• PROMPT
Among the entries below, one stretch runs from the line that contains "gray trapezoid: (658, 485)" through the line that contains "orange semicircle: (83, 40)". Repeat that stretch exactly, ends included, and only that.

• GIVEN INFORMATION
* * *

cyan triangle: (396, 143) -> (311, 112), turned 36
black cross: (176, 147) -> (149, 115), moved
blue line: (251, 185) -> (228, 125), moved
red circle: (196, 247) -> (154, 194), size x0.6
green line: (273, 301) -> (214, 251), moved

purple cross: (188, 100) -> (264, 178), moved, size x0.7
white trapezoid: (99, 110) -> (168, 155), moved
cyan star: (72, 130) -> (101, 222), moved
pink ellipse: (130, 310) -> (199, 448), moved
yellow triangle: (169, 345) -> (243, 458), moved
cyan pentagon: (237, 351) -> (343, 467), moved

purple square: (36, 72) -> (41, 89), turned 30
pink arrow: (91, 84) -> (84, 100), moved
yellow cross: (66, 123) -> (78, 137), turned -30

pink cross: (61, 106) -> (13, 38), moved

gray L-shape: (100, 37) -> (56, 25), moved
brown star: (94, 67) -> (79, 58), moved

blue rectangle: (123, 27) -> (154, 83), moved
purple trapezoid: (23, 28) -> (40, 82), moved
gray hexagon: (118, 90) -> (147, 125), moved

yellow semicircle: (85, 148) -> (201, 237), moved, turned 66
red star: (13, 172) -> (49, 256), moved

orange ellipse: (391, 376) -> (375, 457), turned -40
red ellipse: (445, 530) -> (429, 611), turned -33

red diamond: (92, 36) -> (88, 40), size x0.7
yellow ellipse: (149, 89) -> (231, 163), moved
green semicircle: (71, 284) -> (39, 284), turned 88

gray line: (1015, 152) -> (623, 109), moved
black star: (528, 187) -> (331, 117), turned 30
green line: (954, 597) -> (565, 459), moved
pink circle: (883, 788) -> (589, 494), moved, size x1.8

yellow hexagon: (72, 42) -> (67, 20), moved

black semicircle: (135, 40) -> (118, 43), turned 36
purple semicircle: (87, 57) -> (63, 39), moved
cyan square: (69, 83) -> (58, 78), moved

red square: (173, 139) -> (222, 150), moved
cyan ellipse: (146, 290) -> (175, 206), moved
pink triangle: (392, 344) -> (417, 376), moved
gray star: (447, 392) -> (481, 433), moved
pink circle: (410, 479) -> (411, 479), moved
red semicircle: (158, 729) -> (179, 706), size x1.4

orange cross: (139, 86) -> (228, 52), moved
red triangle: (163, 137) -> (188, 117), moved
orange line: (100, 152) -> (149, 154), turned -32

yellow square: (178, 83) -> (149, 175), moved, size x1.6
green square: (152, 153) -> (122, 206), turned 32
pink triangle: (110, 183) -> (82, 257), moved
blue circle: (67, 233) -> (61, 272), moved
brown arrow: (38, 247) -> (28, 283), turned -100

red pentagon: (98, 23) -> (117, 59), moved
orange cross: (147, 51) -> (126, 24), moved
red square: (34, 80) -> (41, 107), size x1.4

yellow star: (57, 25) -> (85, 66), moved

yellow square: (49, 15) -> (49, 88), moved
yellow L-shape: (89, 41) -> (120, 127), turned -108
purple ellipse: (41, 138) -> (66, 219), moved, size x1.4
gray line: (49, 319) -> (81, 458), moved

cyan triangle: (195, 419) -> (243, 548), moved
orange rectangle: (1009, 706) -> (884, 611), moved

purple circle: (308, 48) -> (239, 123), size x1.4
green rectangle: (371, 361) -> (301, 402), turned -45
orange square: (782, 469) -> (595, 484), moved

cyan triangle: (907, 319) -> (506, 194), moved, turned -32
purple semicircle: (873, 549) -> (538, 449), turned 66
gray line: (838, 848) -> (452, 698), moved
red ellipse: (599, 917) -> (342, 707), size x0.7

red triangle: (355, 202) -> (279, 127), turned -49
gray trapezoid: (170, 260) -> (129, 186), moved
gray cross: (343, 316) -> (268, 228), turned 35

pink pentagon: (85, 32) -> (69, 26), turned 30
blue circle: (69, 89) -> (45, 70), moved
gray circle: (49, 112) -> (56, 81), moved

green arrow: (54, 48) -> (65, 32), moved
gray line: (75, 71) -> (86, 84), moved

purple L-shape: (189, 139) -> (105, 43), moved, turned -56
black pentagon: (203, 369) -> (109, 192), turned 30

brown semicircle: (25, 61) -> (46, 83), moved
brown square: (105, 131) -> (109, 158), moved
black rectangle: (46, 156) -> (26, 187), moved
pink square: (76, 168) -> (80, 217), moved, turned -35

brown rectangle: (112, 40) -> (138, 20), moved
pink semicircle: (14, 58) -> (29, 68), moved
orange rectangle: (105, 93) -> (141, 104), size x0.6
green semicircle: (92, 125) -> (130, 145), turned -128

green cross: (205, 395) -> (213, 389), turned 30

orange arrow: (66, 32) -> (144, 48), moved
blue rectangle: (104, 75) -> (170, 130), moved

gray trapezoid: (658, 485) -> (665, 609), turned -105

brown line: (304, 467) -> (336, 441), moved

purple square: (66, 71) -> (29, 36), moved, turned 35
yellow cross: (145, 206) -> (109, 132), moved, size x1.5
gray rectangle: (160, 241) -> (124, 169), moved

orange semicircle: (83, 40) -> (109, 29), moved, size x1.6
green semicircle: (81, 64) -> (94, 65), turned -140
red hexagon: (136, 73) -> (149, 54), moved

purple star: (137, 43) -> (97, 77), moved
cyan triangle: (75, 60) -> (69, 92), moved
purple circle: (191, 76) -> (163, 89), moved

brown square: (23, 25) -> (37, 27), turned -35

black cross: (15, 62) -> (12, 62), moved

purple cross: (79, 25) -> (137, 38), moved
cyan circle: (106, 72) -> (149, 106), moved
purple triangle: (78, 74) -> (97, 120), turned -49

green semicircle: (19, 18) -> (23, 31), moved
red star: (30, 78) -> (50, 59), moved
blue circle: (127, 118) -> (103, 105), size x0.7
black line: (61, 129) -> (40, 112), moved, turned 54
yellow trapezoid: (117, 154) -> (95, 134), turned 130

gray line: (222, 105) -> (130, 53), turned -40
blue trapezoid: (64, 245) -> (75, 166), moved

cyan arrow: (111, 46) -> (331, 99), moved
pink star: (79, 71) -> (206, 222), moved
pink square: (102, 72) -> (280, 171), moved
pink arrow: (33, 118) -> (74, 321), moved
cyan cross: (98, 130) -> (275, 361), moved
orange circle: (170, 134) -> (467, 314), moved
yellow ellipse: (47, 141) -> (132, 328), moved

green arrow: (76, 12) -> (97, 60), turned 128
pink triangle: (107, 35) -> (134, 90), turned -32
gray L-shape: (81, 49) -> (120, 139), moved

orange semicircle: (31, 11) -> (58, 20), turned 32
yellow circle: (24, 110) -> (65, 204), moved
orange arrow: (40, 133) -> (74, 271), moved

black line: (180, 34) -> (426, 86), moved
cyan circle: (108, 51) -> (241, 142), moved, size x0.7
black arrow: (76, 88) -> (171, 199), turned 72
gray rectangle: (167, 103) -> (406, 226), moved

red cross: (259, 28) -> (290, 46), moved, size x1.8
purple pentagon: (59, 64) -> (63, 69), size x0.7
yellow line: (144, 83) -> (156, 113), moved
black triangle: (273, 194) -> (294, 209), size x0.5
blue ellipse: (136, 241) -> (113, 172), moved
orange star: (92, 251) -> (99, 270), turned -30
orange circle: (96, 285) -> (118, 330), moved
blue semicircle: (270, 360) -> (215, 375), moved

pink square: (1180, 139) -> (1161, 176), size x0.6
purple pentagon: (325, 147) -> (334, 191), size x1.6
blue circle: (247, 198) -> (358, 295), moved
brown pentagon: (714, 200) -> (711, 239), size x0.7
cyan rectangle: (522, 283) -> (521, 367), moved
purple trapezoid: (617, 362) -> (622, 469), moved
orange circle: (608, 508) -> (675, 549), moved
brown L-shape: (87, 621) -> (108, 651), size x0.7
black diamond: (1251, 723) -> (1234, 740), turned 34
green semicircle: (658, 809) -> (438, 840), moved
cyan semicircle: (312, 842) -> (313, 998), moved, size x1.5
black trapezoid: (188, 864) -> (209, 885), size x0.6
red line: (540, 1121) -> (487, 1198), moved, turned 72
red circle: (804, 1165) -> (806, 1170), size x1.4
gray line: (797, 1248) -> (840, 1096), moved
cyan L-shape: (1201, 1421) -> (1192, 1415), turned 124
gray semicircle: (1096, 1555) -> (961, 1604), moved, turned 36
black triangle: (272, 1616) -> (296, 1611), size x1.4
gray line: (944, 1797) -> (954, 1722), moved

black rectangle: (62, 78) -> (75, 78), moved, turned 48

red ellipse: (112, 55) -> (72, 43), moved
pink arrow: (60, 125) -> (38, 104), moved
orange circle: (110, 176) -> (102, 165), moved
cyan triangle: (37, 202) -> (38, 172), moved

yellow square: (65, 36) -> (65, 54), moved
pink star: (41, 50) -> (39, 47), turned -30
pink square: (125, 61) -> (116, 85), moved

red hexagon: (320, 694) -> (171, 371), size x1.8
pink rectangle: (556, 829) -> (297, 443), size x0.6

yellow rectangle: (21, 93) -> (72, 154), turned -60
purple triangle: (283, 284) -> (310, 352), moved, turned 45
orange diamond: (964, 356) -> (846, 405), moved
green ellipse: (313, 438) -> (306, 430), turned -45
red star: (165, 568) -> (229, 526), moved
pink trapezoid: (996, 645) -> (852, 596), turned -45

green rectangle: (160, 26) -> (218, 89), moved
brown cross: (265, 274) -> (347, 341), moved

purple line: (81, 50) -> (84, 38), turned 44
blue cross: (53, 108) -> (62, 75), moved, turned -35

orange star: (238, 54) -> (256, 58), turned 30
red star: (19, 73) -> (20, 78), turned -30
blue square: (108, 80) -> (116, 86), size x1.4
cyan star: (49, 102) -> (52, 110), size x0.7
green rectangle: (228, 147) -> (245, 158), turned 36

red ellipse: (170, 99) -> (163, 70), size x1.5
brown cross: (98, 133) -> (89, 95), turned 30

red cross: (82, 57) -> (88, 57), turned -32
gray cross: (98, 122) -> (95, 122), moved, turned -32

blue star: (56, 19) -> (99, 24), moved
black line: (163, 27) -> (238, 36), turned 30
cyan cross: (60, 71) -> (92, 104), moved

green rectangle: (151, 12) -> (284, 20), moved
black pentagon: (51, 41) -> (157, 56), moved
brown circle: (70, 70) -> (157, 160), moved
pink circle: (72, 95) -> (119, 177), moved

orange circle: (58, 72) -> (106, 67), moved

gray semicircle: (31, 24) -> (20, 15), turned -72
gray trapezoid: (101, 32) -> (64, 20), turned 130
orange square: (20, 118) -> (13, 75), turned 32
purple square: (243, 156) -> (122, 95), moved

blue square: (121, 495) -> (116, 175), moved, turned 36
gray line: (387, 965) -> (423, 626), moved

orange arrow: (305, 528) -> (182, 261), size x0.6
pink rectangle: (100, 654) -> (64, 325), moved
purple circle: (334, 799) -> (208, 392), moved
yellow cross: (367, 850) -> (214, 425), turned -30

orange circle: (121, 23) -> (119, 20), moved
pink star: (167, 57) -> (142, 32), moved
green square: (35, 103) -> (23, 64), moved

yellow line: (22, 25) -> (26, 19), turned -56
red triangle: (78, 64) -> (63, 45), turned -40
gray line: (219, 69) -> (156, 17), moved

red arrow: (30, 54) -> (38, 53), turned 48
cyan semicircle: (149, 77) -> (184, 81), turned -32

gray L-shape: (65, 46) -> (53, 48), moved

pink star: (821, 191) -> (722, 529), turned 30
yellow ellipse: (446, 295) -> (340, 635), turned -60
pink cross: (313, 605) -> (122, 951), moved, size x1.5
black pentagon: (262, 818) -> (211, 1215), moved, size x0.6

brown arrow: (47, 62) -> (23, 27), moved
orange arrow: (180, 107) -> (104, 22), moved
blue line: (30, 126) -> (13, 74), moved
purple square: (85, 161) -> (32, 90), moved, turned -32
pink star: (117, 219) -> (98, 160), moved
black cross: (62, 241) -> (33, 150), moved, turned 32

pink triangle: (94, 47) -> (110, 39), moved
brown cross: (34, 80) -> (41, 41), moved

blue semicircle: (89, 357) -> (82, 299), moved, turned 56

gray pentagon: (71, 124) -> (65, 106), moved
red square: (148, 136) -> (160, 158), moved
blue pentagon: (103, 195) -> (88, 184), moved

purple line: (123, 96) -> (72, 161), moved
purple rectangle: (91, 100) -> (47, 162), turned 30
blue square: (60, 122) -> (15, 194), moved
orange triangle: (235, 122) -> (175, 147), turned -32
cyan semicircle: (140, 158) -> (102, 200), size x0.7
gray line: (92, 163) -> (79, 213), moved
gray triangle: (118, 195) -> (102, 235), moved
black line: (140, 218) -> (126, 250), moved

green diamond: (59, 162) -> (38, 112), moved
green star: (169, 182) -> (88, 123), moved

* * *

• REPLY
gray trapezoid: (658, 485) -> (665, 609), turned -105

brown line: (304, 467) -> (336, 441), moved

purple square: (66, 71) -> (29, 36), moved, turned 35
yellow cross: (145, 206) -> (109, 132), moved, size x1.5
gray rectangle: (160, 241) -> (124, 169), moved

orange semicircle: (83, 40) -> (109, 29), moved, size x1.6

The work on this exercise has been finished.